Records supplied:
%%
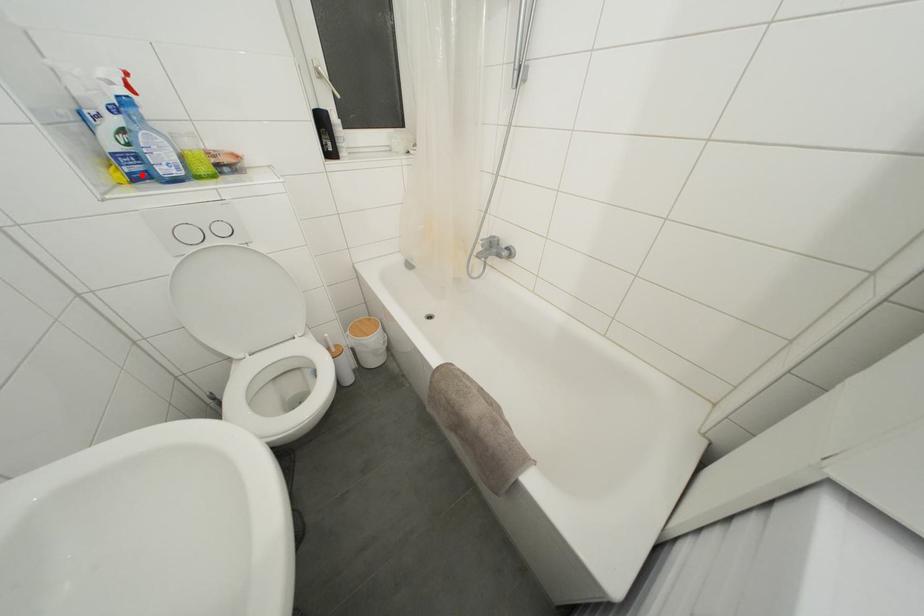
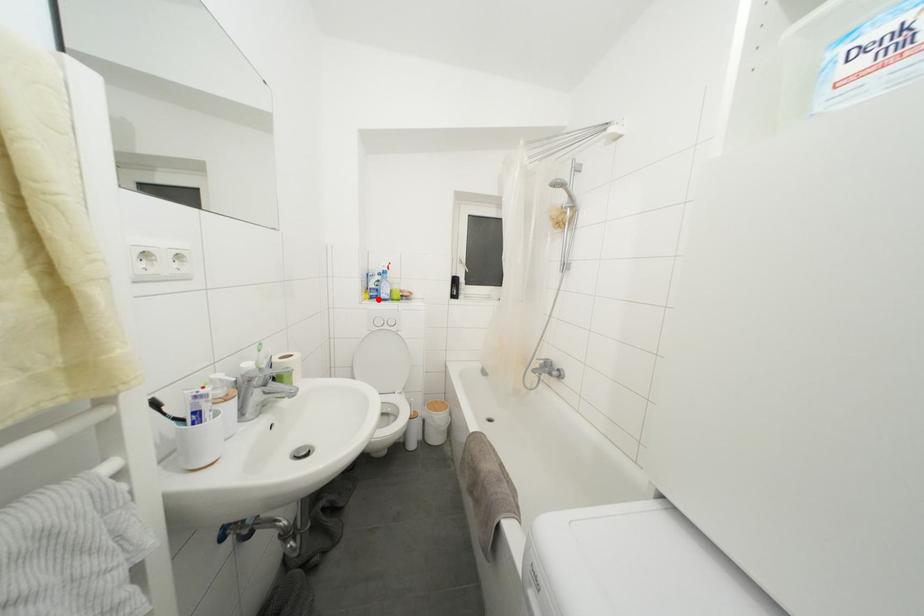
I am providing you with two images of the same scene from different viewpoints. A red point is marked on the first image and another point is marked on the second image. Are the points marked in image1 and image2 representing the same 3D position?

Yes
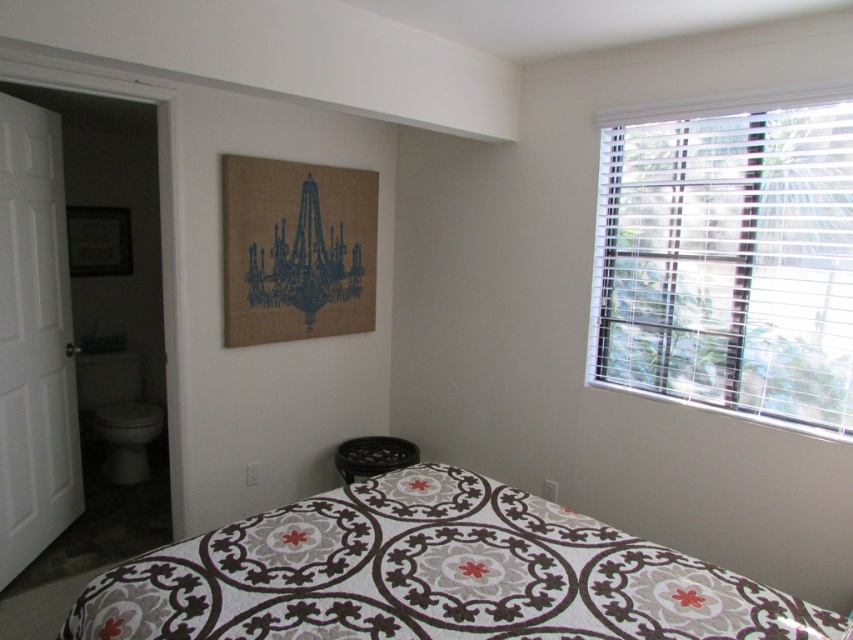
Question: Which object is closer to the camera taking this photo?

Choices:
 (A) patterned fabric bed at center
 (B) white blinds at upper right

Answer: (A)

Question: Which of the following is the closest to the observer?

Choices:
 (A) (767, 257)
 (B) (538, 557)

Answer: (B)

Question: Is patterned fabric bed at center smaller than white blinds at upper right?

Choices:
 (A) yes
 (B) no

Answer: (A)

Question: Which point appears closest to the camera in this image?

Choices:
 (A) (830, 260)
 (B) (473, 592)

Answer: (B)

Question: Considering the relative positions of patterned fabric bed at center and white blinds at upper right in the image provided, where is patterned fabric bed at center located with respect to white blinds at upper right?

Choices:
 (A) below
 (B) above

Answer: (A)

Question: Is patterned fabric bed at center behind white blinds at upper right?

Choices:
 (A) yes
 (B) no

Answer: (B)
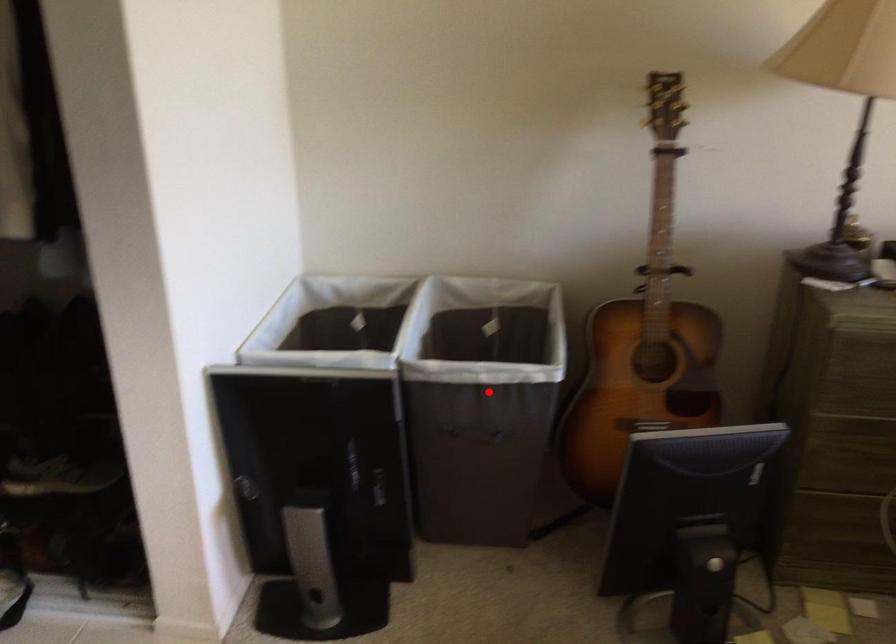
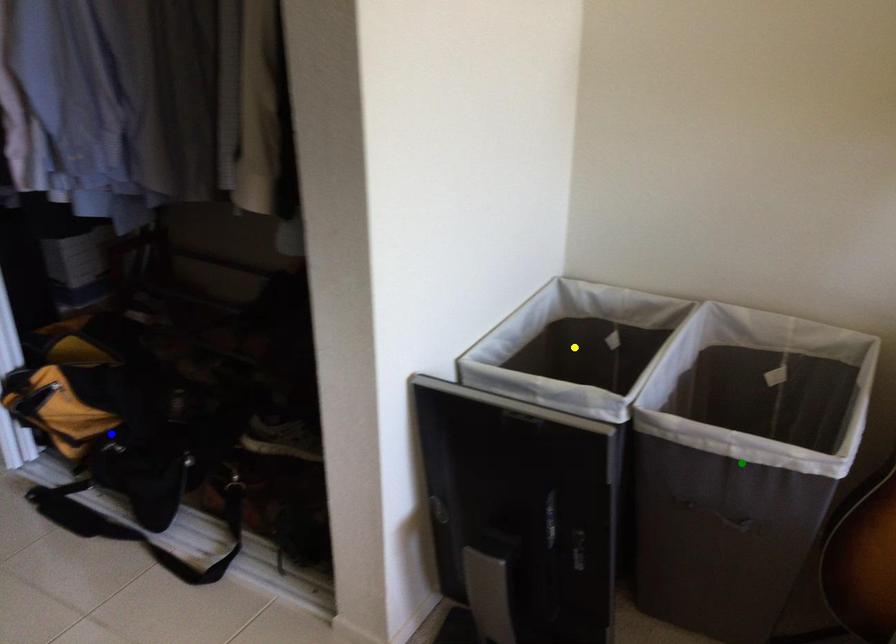
Question: I am providing you with two images of the same scene from different viewpoints. A red point is marked on the first image. You are given multiple points on the second image. Can you choose the point in image 2 that corresponds to the point in image 1?

Choices:
 (A) green point
 (B) yellow point
 (C) blue point

Answer: (A)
%%
What to do: Reproduce the items above word for word, omitting the pictures.

Complete response:
I am providing you with two images of the same scene from different viewpoints. A red point is marked on the first image and another point is marked on the second image. Are the points marked in image1 and image2 representing the same 3D position?

Yes
Question: Which object is closer to the camera taking this photo?

Choices:
 (A) patterned fabric bed at center
 (B) white blinds at upper right

Answer: (A)

Question: Which of the following is the closest to the observer?

Choices:
 (A) (767, 257)
 (B) (538, 557)

Answer: (B)

Question: Is patterned fabric bed at center smaller than white blinds at upper right?

Choices:
 (A) yes
 (B) no

Answer: (A)

Question: Which point appears closest to the camera in this image?

Choices:
 (A) (830, 260)
 (B) (473, 592)

Answer: (B)

Question: Considering the relative positions of patterned fabric bed at center and white blinds at upper right in the image provided, where is patterned fabric bed at center located with respect to white blinds at upper right?

Choices:
 (A) below
 (B) above

Answer: (A)

Question: Is patterned fabric bed at center behind white blinds at upper right?

Choices:
 (A) yes
 (B) no

Answer: (B)
Question: I am providing you with two images of the same scene from different viewpoints. A red point is marked on the first image. You are given multiple points on the second image. Can you choose the point in image 2 that corresponds to the point in image 1?

Choices:
 (A) green point
 (B) yellow point
 (C) blue point

Answer: (A)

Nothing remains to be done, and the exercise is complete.